---------- Provided records

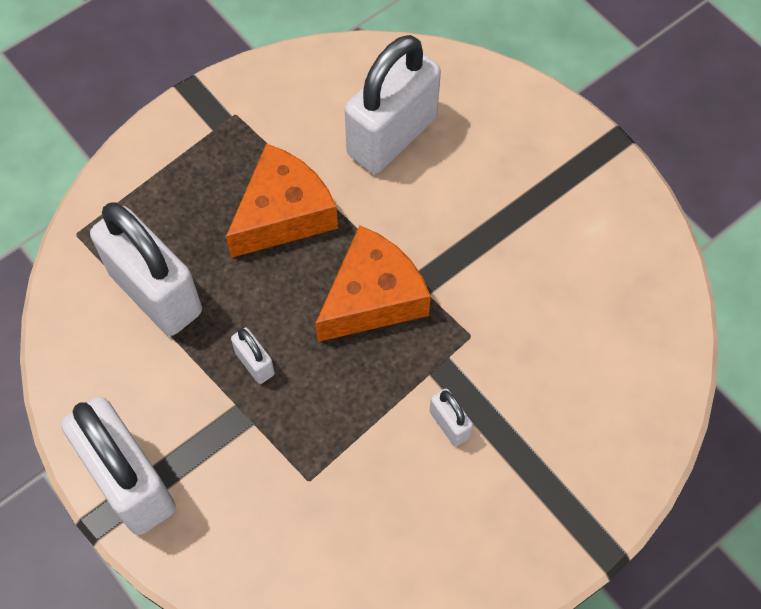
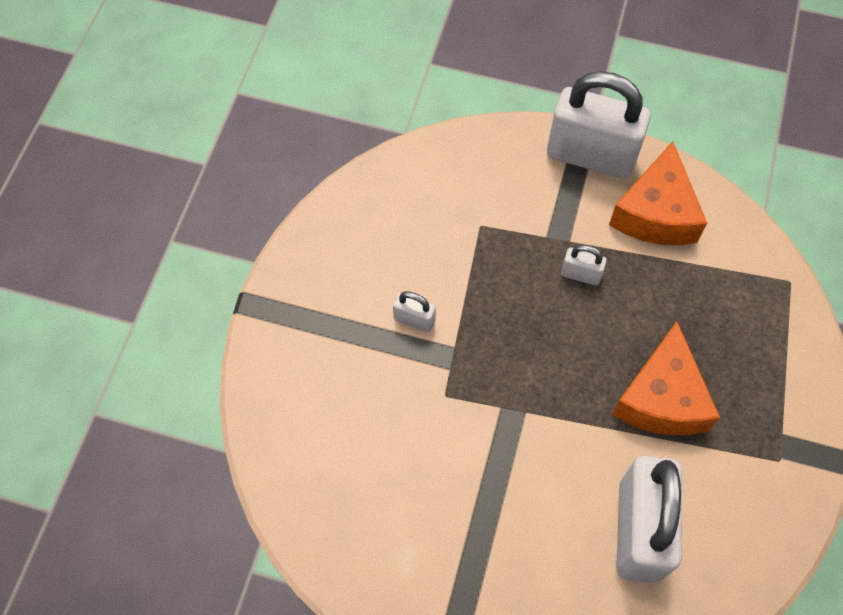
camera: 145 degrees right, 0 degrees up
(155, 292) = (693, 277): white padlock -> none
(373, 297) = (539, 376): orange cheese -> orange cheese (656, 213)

--------------------
---------- Provided records

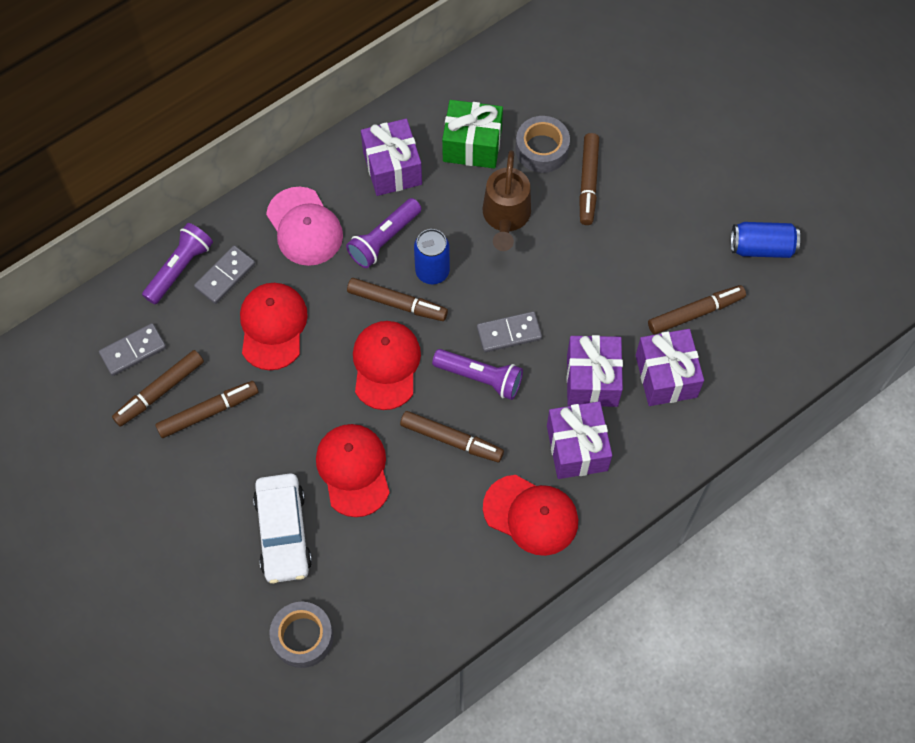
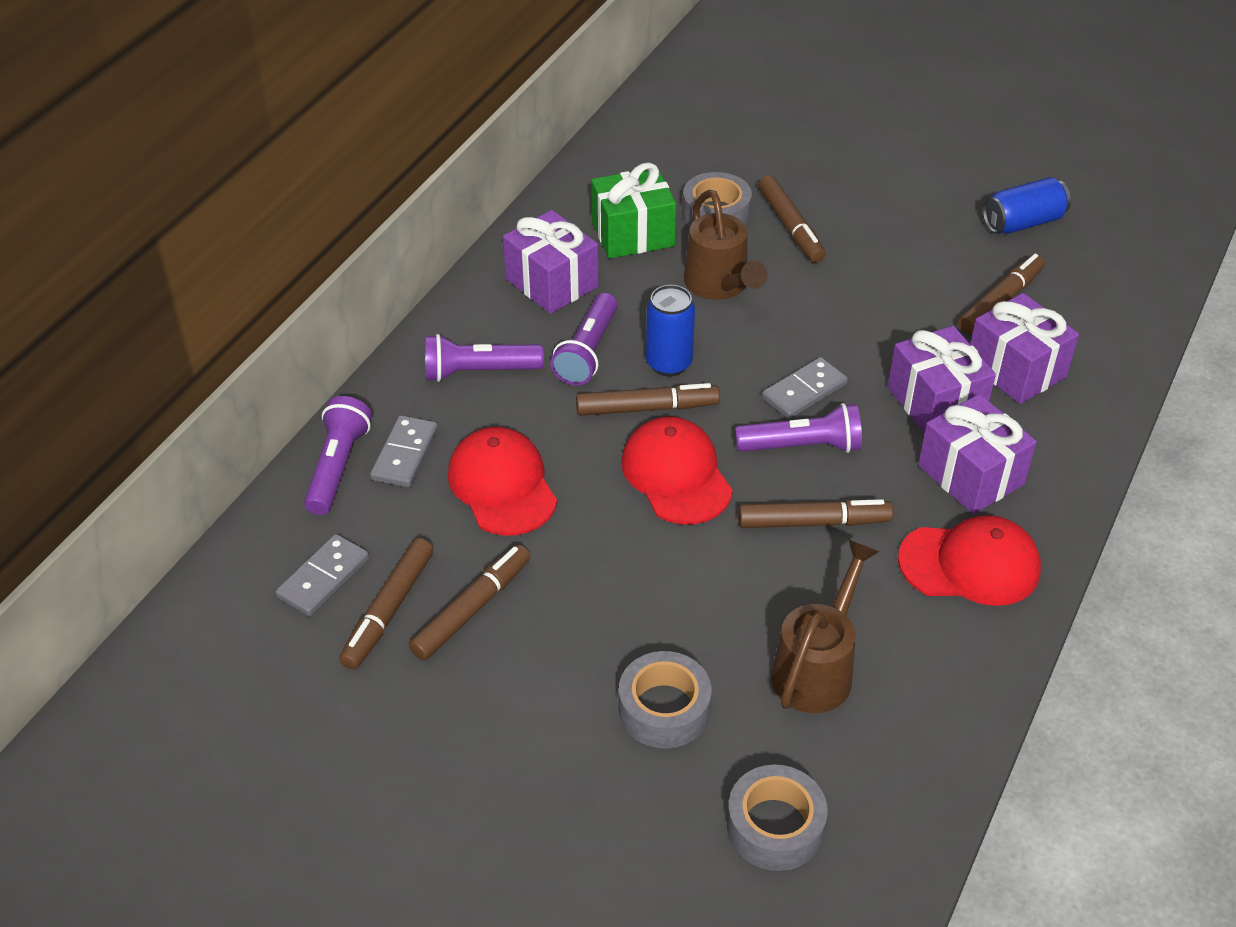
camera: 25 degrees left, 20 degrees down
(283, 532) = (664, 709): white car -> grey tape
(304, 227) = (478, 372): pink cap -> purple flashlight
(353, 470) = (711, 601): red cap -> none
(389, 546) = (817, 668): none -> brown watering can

--------------------
---------- Provided records

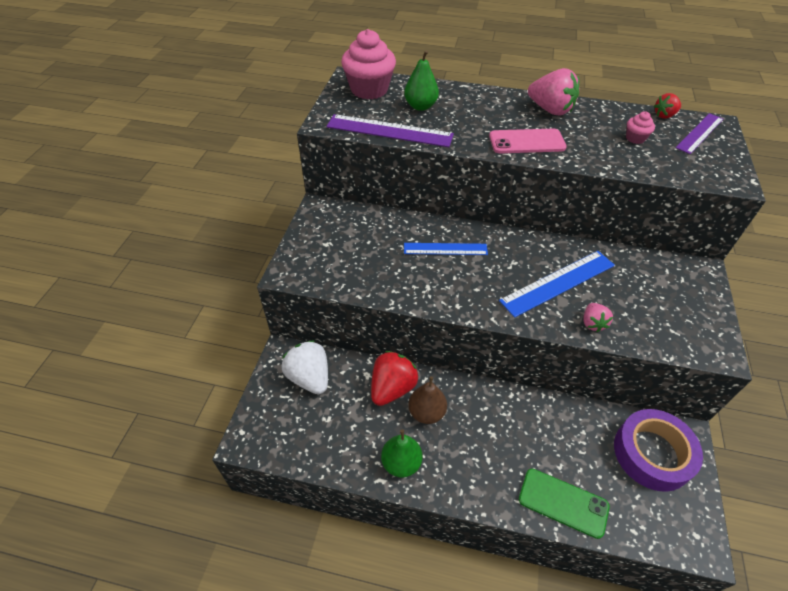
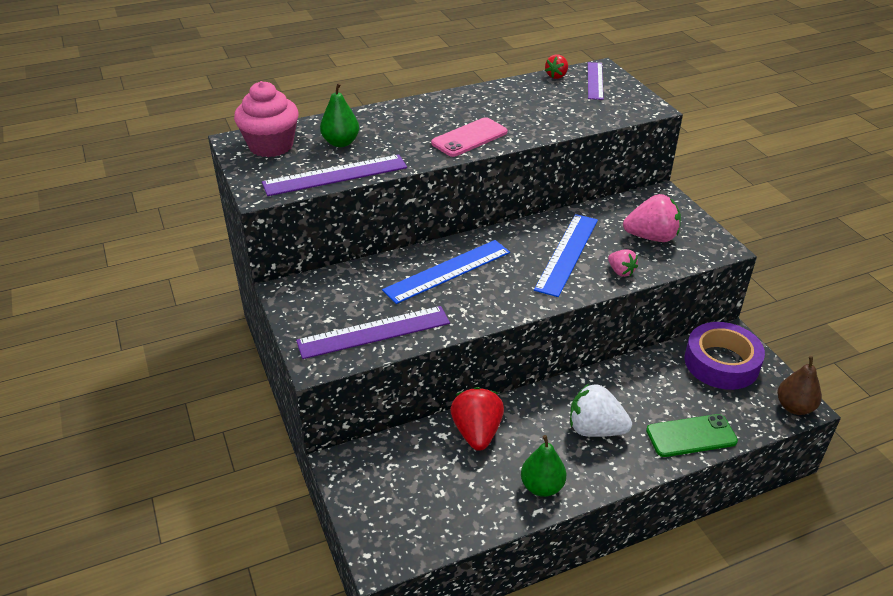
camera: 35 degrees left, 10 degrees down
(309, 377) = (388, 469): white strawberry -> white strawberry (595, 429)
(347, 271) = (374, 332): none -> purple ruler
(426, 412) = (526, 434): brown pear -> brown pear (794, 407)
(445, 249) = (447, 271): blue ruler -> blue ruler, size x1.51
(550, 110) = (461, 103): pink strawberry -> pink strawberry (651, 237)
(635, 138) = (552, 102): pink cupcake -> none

--------------------

Problem to work on:
From the material above, copy exactly the lines between the line holding "(304, 227) = (478, 372): pink" and the line holding "(389, 546) = (817, 668): none", inclusive, and only those.

Response area:
(304, 227) = (478, 372): pink cap -> purple flashlight
(353, 470) = (711, 601): red cap -> none
(389, 546) = (817, 668): none -> brown watering can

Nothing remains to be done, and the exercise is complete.